• _Task requirements_
Aside from the pictures, copy the listing exactly.

<<<<

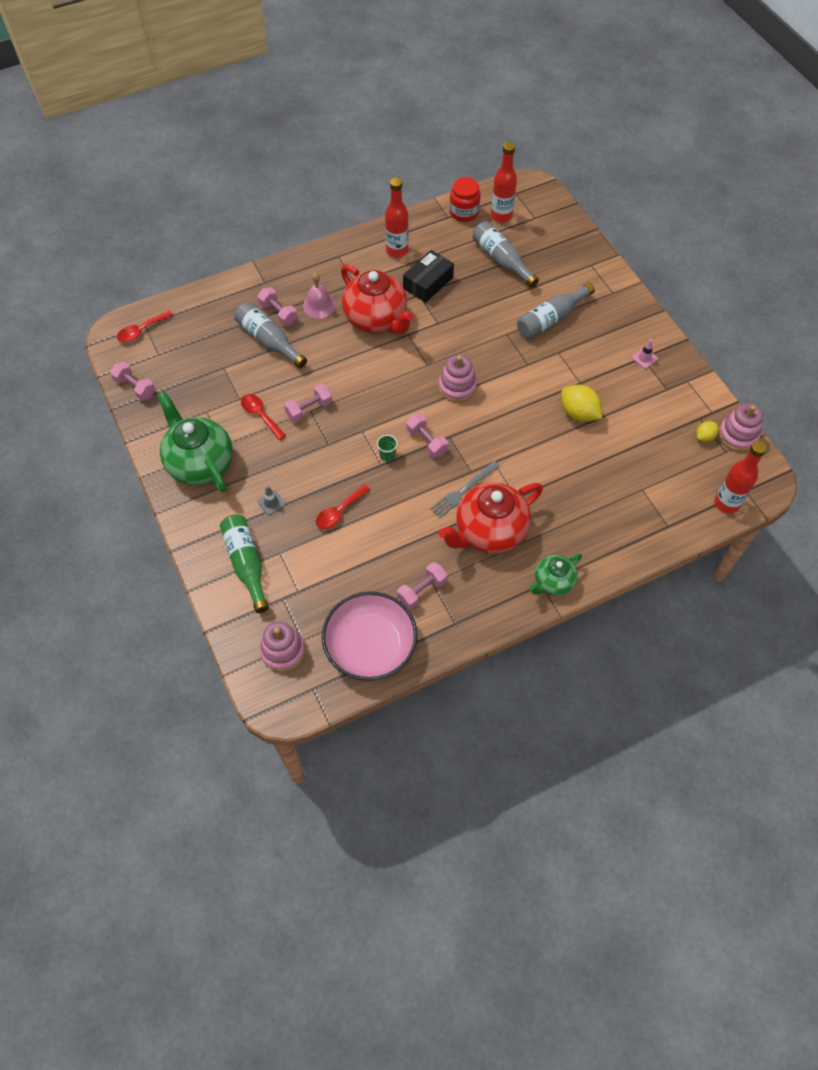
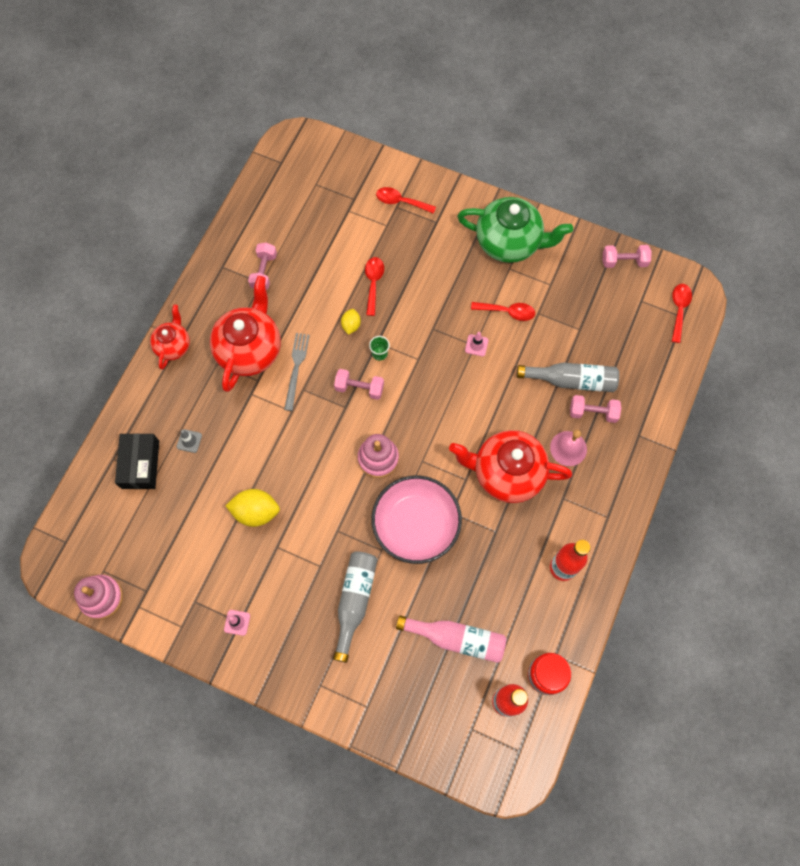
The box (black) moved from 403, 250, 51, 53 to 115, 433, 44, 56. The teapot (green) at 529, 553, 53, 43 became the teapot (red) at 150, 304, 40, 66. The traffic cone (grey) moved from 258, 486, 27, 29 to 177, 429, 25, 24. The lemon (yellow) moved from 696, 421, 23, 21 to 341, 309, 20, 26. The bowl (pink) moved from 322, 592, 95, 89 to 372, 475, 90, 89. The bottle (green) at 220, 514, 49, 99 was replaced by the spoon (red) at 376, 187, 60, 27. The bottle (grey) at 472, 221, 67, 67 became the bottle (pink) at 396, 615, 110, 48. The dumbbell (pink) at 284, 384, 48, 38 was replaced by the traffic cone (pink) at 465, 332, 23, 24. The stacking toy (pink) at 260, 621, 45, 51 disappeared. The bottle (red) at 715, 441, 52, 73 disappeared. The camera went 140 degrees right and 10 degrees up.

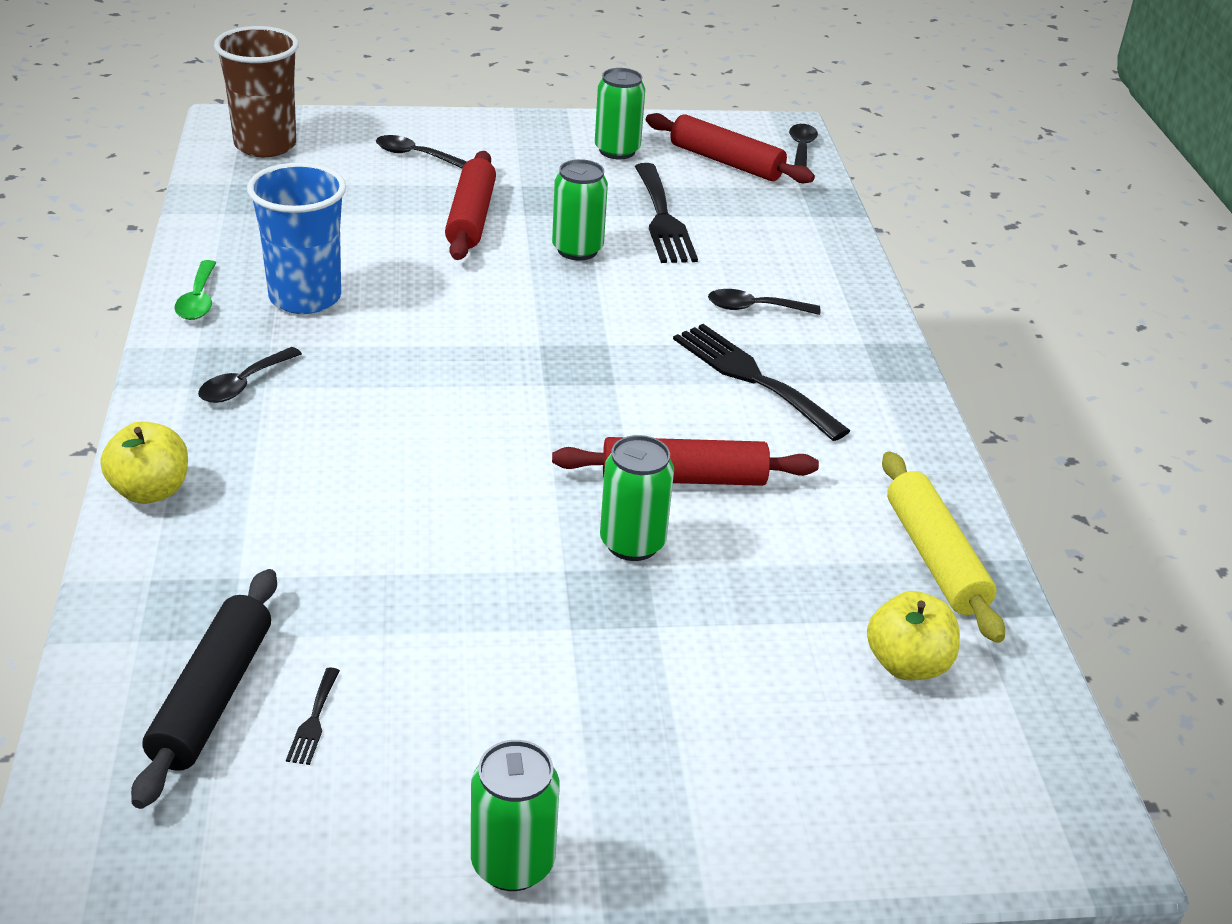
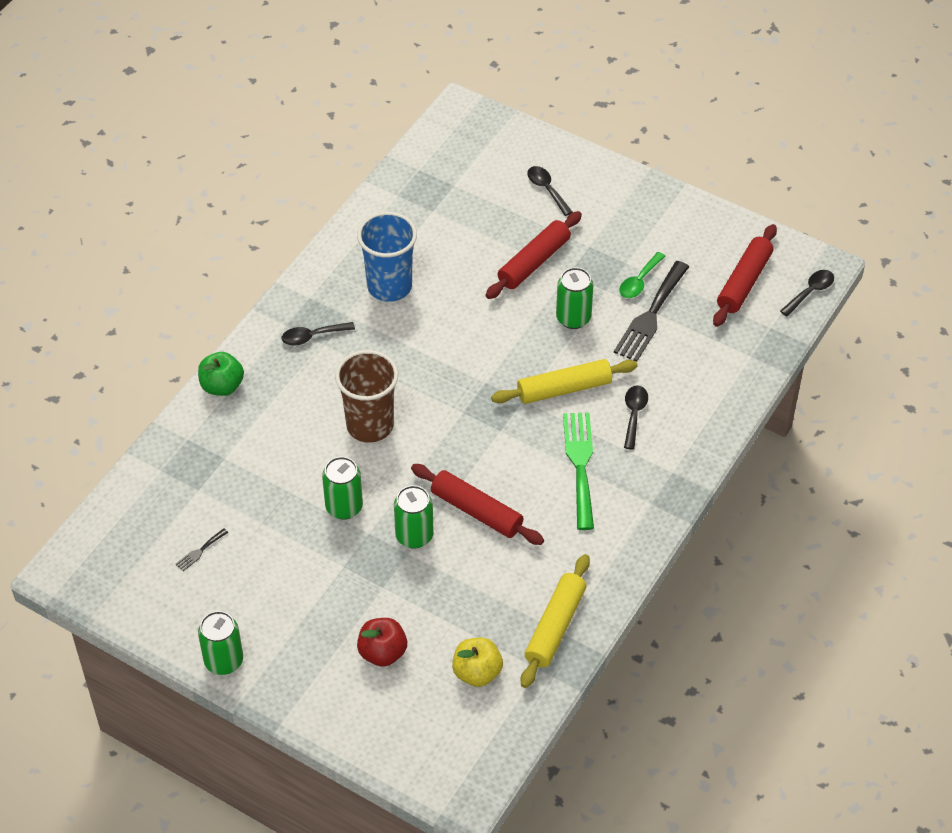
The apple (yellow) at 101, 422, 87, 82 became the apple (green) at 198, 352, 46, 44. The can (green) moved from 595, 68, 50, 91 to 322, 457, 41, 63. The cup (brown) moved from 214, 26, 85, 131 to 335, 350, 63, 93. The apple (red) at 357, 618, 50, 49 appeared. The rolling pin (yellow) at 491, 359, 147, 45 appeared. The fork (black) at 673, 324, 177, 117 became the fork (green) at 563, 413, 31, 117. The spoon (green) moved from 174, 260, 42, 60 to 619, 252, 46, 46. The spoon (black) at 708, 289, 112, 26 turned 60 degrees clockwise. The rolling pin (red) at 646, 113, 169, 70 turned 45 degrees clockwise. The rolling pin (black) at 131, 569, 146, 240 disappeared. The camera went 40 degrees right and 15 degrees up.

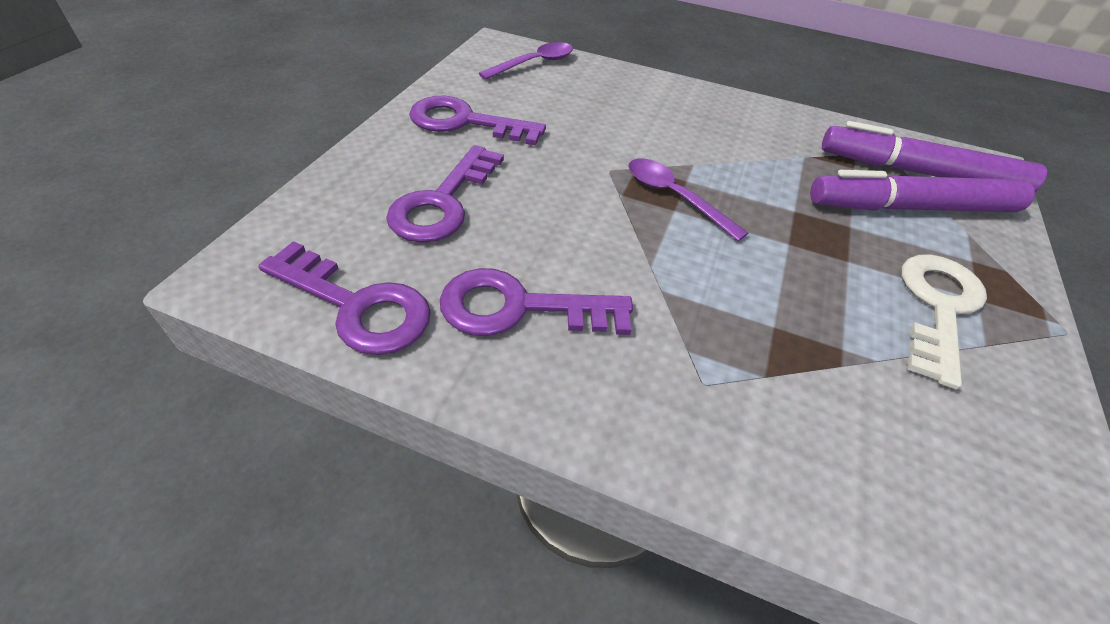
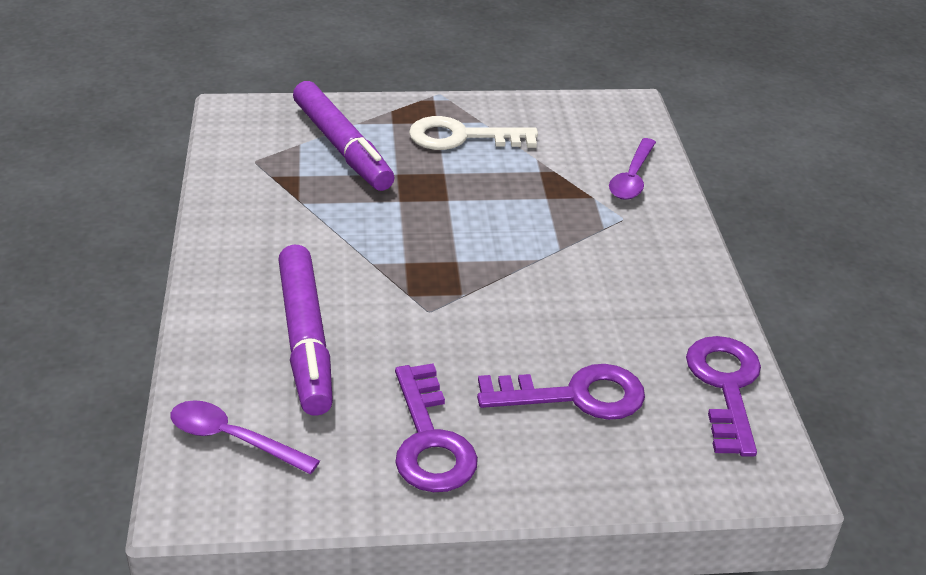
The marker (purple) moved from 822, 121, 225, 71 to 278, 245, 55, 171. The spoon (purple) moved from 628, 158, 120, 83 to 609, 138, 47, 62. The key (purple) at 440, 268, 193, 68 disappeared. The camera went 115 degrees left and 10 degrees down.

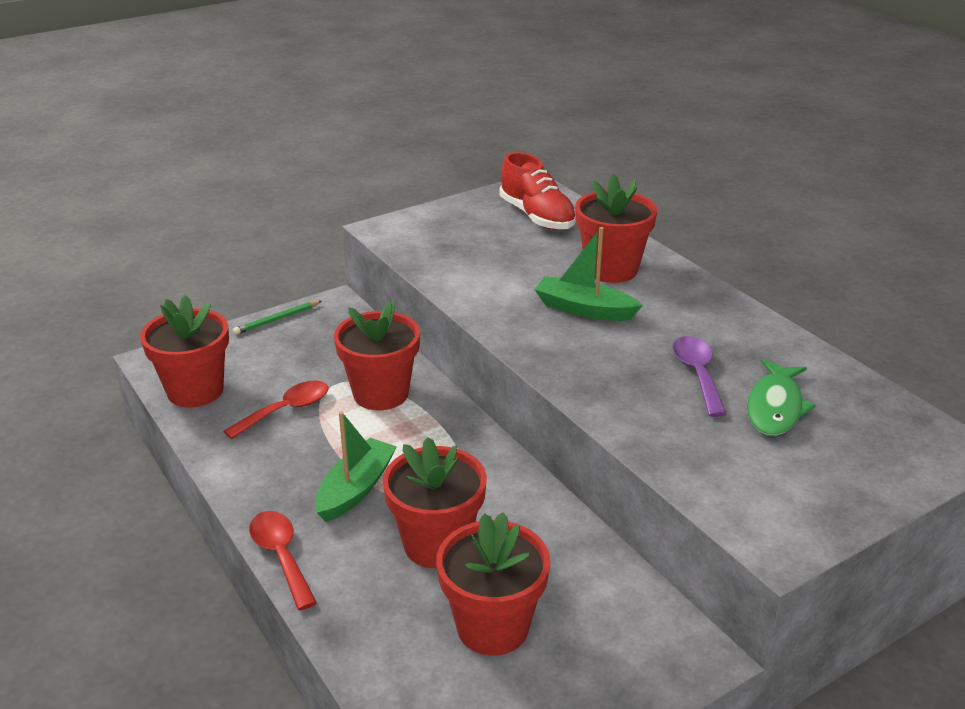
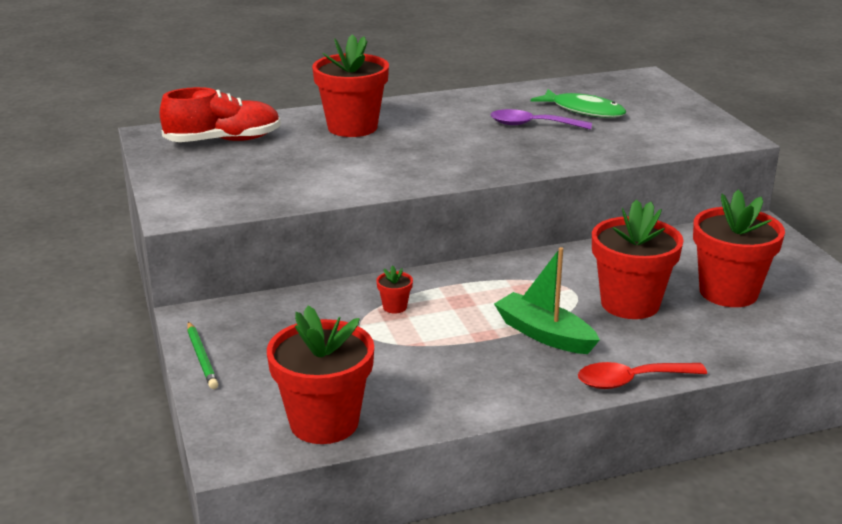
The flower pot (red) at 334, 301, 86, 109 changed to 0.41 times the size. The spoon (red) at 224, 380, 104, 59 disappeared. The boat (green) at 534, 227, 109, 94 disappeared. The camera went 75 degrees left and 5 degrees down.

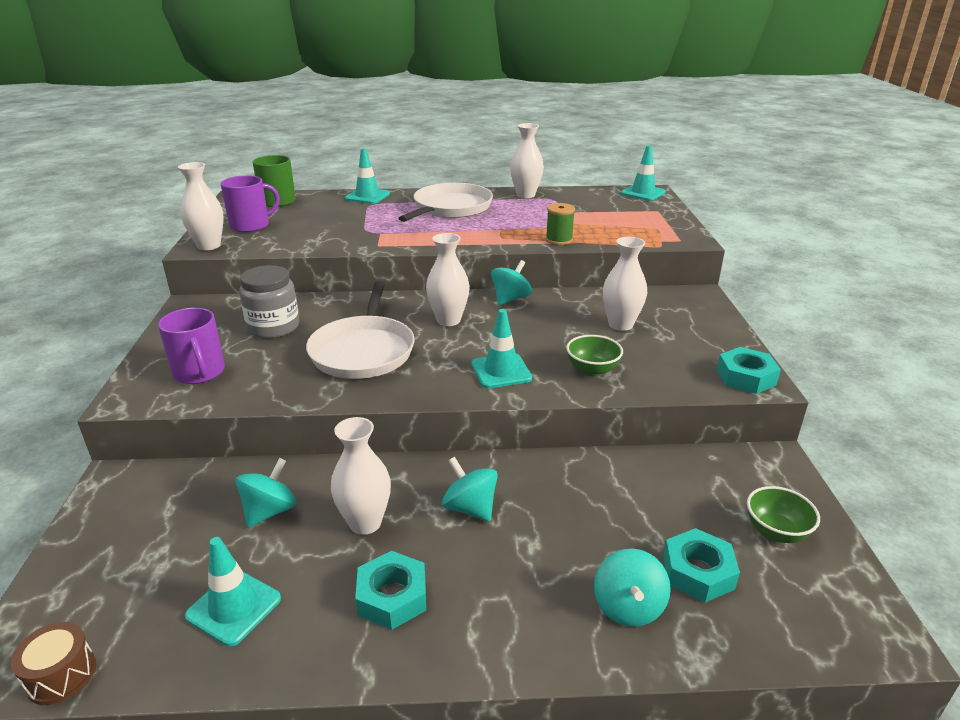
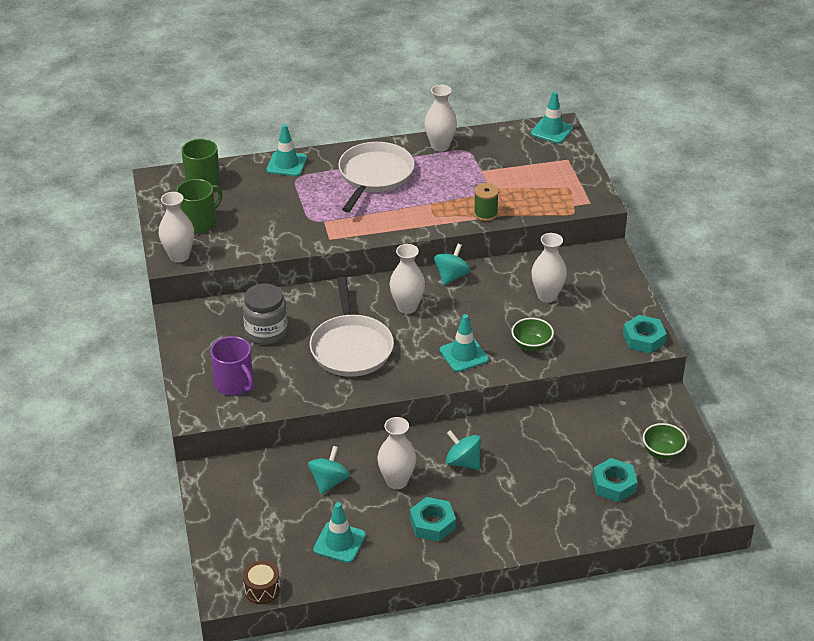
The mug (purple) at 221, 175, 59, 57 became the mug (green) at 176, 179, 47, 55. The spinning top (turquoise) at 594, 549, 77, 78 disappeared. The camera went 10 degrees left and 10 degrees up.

>>>>

• _Result of this exercise_
The box (black) moved from 403, 250, 51, 53 to 115, 433, 44, 56. The teapot (green) at 529, 553, 53, 43 became the teapot (red) at 150, 304, 40, 66. The traffic cone (grey) moved from 258, 486, 27, 29 to 177, 429, 25, 24. The lemon (yellow) moved from 696, 421, 23, 21 to 341, 309, 20, 26. The bowl (pink) moved from 322, 592, 95, 89 to 372, 475, 90, 89. The bottle (green) at 220, 514, 49, 99 was replaced by the spoon (red) at 376, 187, 60, 27. The bottle (grey) at 472, 221, 67, 67 became the bottle (pink) at 396, 615, 110, 48. The dumbbell (pink) at 284, 384, 48, 38 was replaced by the traffic cone (pink) at 465, 332, 23, 24. The stacking toy (pink) at 260, 621, 45, 51 disappeared. The bottle (red) at 715, 441, 52, 73 disappeared. The camera went 140 degrees right and 10 degrees up.

The apple (yellow) at 101, 422, 87, 82 became the apple (green) at 198, 352, 46, 44. The can (green) moved from 595, 68, 50, 91 to 322, 457, 41, 63. The cup (brown) moved from 214, 26, 85, 131 to 335, 350, 63, 93. The apple (red) at 357, 618, 50, 49 appeared. The rolling pin (yellow) at 491, 359, 147, 45 appeared. The fork (black) at 673, 324, 177, 117 became the fork (green) at 563, 413, 31, 117. The spoon (green) moved from 174, 260, 42, 60 to 619, 252, 46, 46. The spoon (black) at 708, 289, 112, 26 turned 60 degrees clockwise. The rolling pin (red) at 646, 113, 169, 70 turned 45 degrees clockwise. The rolling pin (black) at 131, 569, 146, 240 disappeared. The camera went 40 degrees right and 15 degrees up.

The marker (purple) moved from 822, 121, 225, 71 to 278, 245, 55, 171. The spoon (purple) moved from 628, 158, 120, 83 to 609, 138, 47, 62. The key (purple) at 440, 268, 193, 68 disappeared. The camera went 115 degrees left and 10 degrees down.

The flower pot (red) at 334, 301, 86, 109 changed to 0.41 times the size. The spoon (red) at 224, 380, 104, 59 disappeared. The boat (green) at 534, 227, 109, 94 disappeared. The camera went 75 degrees left and 5 degrees down.

The mug (purple) at 221, 175, 59, 57 became the mug (green) at 176, 179, 47, 55. The spinning top (turquoise) at 594, 549, 77, 78 disappeared. The camera went 10 degrees left and 10 degrees up.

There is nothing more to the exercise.